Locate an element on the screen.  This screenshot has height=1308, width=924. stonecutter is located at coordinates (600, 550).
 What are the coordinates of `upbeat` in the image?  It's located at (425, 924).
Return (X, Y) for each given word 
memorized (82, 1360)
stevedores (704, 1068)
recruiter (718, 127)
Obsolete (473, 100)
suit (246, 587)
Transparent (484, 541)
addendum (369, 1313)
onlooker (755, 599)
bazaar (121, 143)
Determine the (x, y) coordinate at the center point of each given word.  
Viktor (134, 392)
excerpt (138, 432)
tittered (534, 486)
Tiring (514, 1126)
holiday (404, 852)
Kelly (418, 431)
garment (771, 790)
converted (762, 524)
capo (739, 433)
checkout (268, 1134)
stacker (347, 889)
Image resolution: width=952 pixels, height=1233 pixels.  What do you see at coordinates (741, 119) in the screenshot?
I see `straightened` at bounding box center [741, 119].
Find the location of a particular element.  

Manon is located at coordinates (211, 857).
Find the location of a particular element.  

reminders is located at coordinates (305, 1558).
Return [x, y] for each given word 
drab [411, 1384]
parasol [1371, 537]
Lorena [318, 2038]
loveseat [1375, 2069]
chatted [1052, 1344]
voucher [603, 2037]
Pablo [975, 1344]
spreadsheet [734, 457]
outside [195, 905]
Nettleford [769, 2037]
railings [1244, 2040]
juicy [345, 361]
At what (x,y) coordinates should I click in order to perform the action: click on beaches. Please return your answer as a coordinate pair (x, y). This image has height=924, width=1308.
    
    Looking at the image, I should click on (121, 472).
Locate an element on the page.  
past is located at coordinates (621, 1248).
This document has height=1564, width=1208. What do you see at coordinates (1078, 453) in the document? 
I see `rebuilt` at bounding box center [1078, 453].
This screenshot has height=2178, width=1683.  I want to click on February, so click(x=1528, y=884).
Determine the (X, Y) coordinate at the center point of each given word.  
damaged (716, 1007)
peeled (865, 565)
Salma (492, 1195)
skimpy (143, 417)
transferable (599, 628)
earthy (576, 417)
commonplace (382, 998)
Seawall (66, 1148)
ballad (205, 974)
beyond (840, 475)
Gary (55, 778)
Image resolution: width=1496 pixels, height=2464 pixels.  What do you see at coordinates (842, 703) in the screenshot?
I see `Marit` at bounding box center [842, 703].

======

» **WORK TO BE COMPLETED**: Can you reproduce all of the data above with "each given word" changed to "every listed word" and nothing else altered?

» **SOLUTION TO THIS PROBLEM**:
Locate an element on the screen.  This screenshot has height=1308, width=924. stonecutter is located at coordinates (600, 550).
 What are the coordinates of `upbeat` in the image?  It's located at (425, 924).
Return (X, Y) for every listed word 
memorized (82, 1360)
stevedores (704, 1068)
recruiter (718, 127)
Obsolete (473, 100)
suit (246, 587)
Transparent (484, 541)
addendum (369, 1313)
onlooker (755, 599)
bazaar (121, 143)
Determine the (x, y) coordinate at the center point of every listed word.  
Viktor (134, 392)
excerpt (138, 432)
tittered (534, 486)
Tiring (514, 1126)
holiday (404, 852)
Kelly (418, 431)
garment (771, 790)
converted (762, 524)
capo (739, 433)
checkout (268, 1134)
stacker (347, 889)
Image resolution: width=952 pixels, height=1233 pixels.  What do you see at coordinates (741, 119) in the screenshot?
I see `straightened` at bounding box center [741, 119].
Find the location of a particular element.  

Manon is located at coordinates (211, 857).
Find the location of a particular element.  

reminders is located at coordinates (305, 1558).
Return [x, y] for every listed word 
drab [411, 1384]
parasol [1371, 537]
Lorena [318, 2038]
loveseat [1375, 2069]
chatted [1052, 1344]
voucher [603, 2037]
Pablo [975, 1344]
spreadsheet [734, 457]
outside [195, 905]
Nettleford [769, 2037]
railings [1244, 2040]
juicy [345, 361]
At what (x,y) coordinates should I click in order to perform the action: click on beaches. Please return your answer as a coordinate pair (x, y). This image has height=924, width=1308.
    
    Looking at the image, I should click on (121, 472).
Locate an element on the page.  
past is located at coordinates (621, 1248).
This document has height=1564, width=1208. What do you see at coordinates (1078, 453) in the document? 
I see `rebuilt` at bounding box center [1078, 453].
This screenshot has height=2178, width=1683.  I want to click on February, so click(x=1528, y=884).
Determine the (X, Y) coordinate at the center point of every listed word.  
damaged (716, 1007)
peeled (865, 565)
Salma (492, 1195)
skimpy (143, 417)
transferable (599, 628)
earthy (576, 417)
commonplace (382, 998)
Seawall (66, 1148)
ballad (205, 974)
beyond (840, 475)
Gary (55, 778)
Image resolution: width=1496 pixels, height=2464 pixels.  What do you see at coordinates (842, 703) in the screenshot?
I see `Marit` at bounding box center [842, 703].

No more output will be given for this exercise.